***** Supplied data
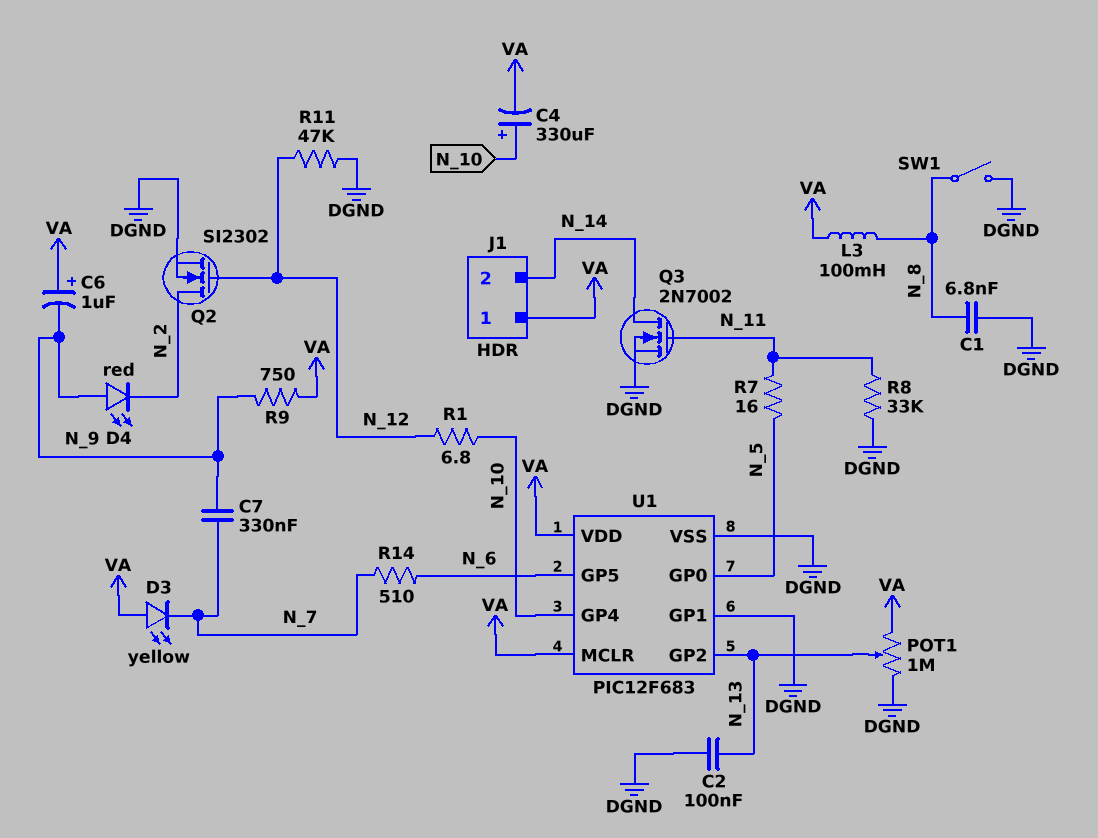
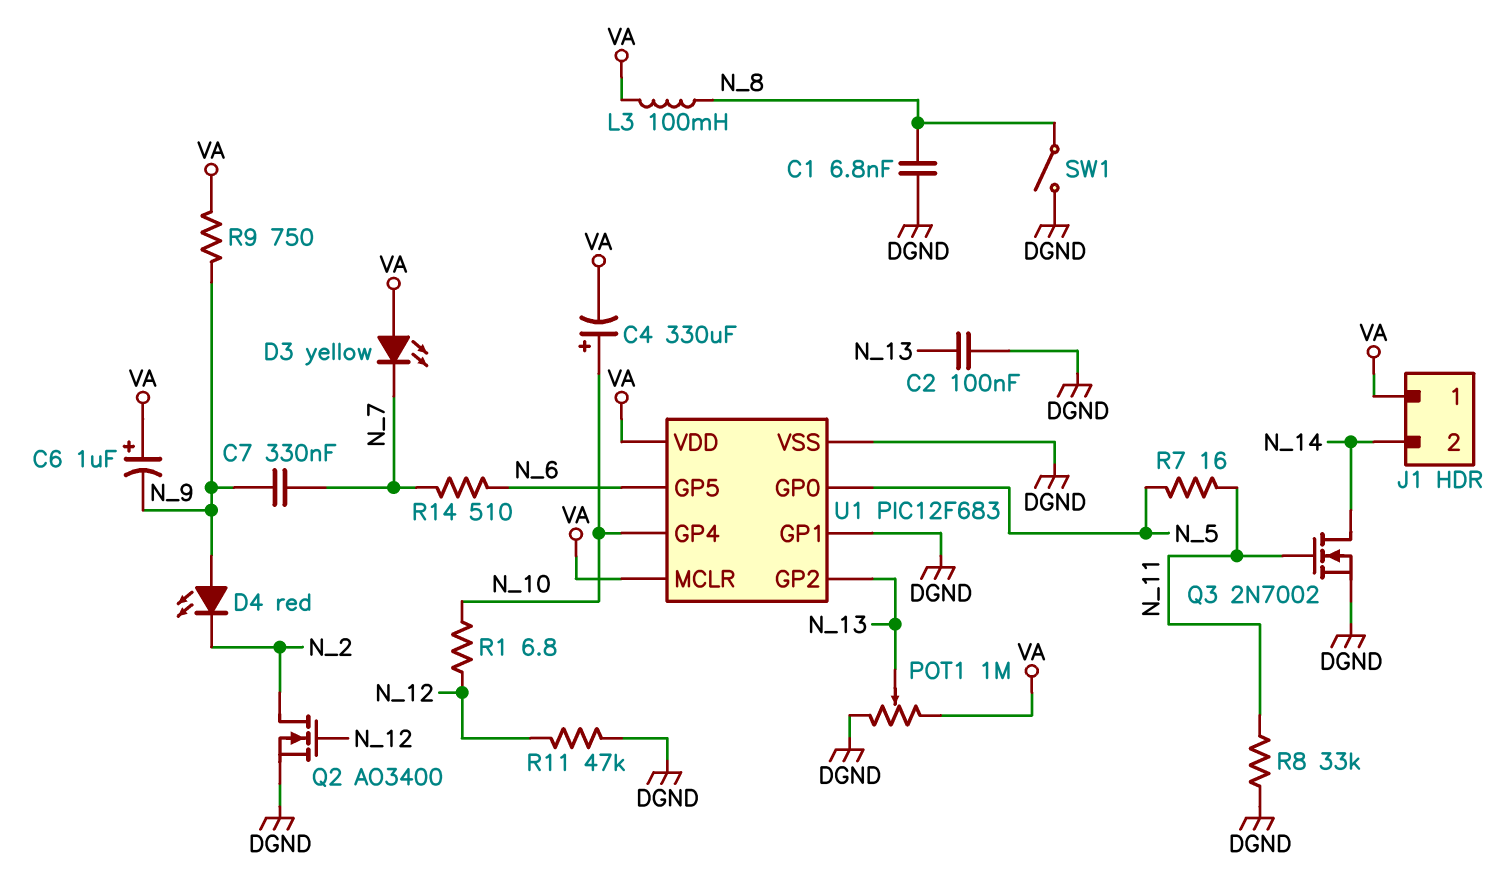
Q2: NMOS SI2302 (G N_12, D N_2, S DGND) -> NMOS AO3400 (G N_12, D N_2, S DGND)

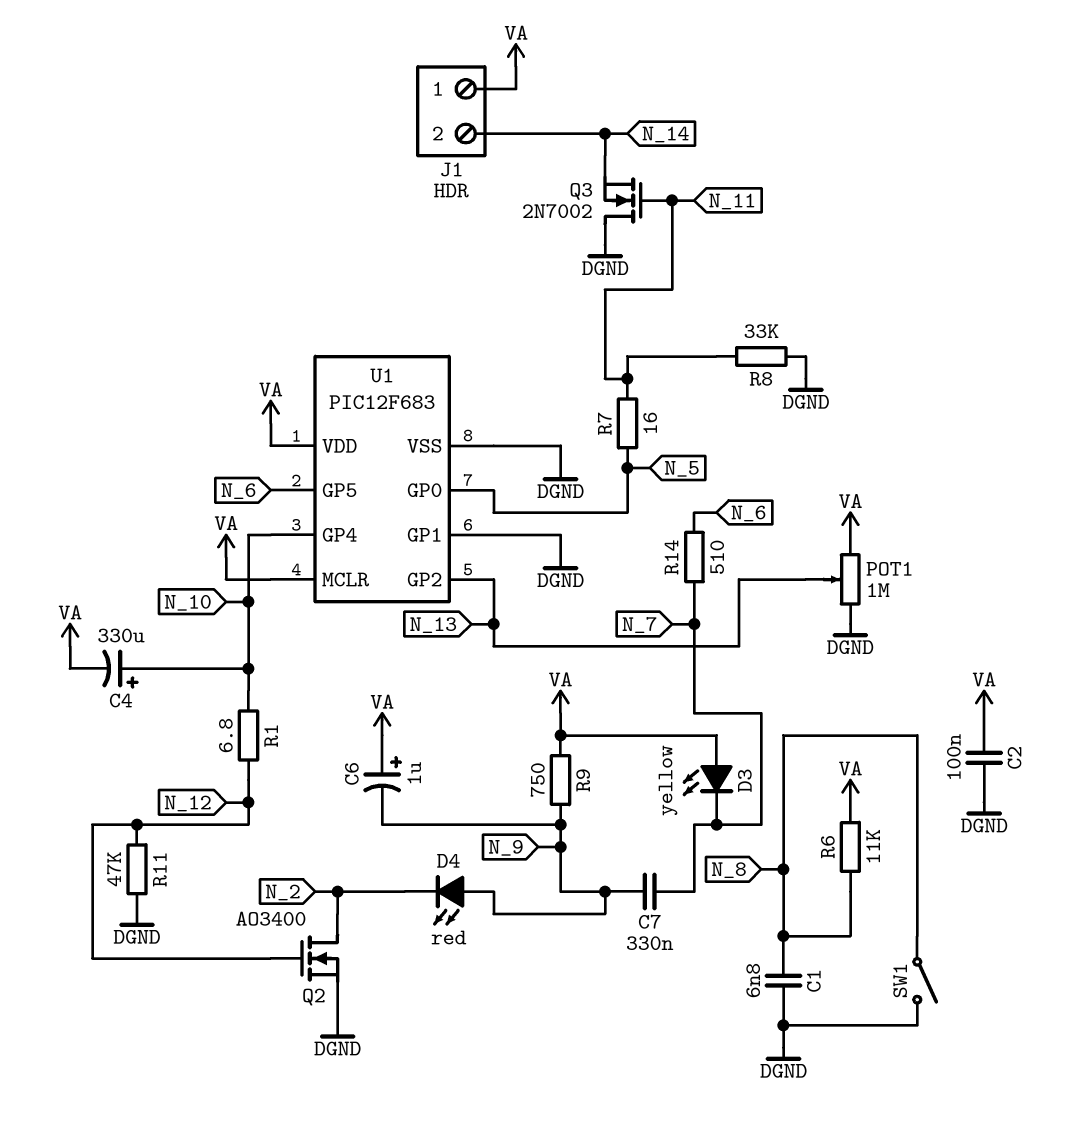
C2: 100nF (DGND, N_13) -> 100nF (DGND, VA)
L3: 100mH (N_8, VA) -> none
Q3: NMOS 2N7002 (G N_11, D N_14, S DGND) -> NMOS 2N7002 (G N_11, D DGND, S N_14)
R6: none -> 11k (N_8, VA)

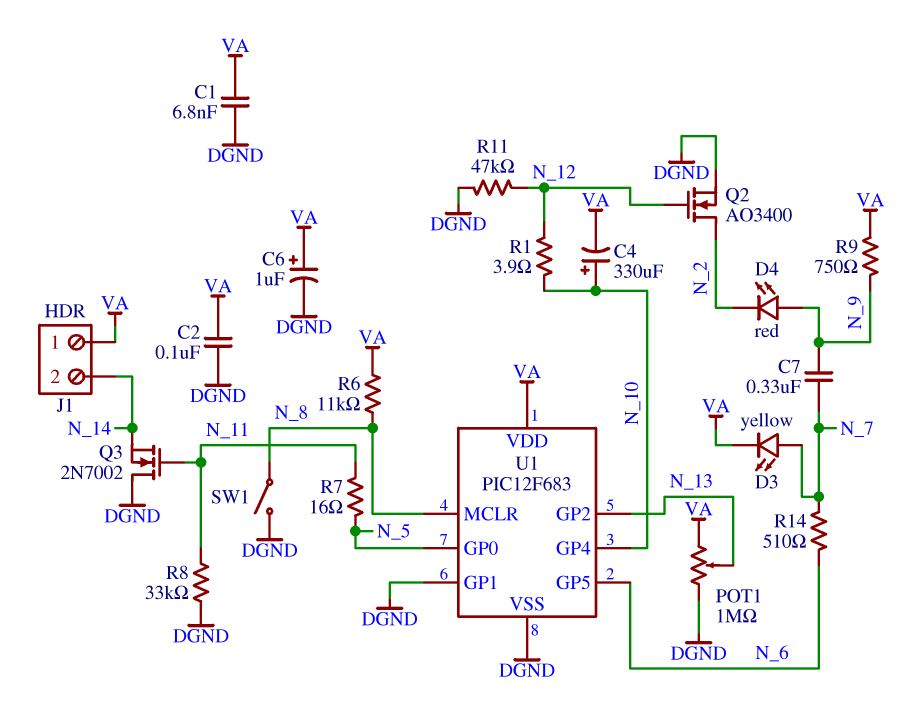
C1: 6.8nF (DGND, N_8) -> 6.8nF (DGND, VA)
C6: 1uF (plus VA, minus N_9) -> 1uF (plus VA, minus DGND)
D3: LED yellow (A VA, K N_7) -> LED yellow (A N_7, K VA)
R1: 6.8 (N_10, N_12) -> 3.9 (N_10, N_12)
U1 pin MCLR: VA -> N_8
**********
→ What is expected
The reply should hold the lines from the top of the records through the line containing "C6: 1uF (plus", reproduced exactly, and no pictures.

→ Task output
Q2: NMOS SI2302 (G N_12, D N_2, S DGND) -> NMOS AO3400 (G N_12, D N_2, S DGND)

C2: 100nF (DGND, N_13) -> 100nF (DGND, VA)
L3: 100mH (N_8, VA) -> none
Q3: NMOS 2N7002 (G N_11, D N_14, S DGND) -> NMOS 2N7002 (G N_11, D DGND, S N_14)
R6: none -> 11k (N_8, VA)

C1: 6.8nF (DGND, N_8) -> 6.8nF (DGND, VA)
C6: 1uF (plus VA, minus N_9) -> 1uF (plus VA, minus DGND)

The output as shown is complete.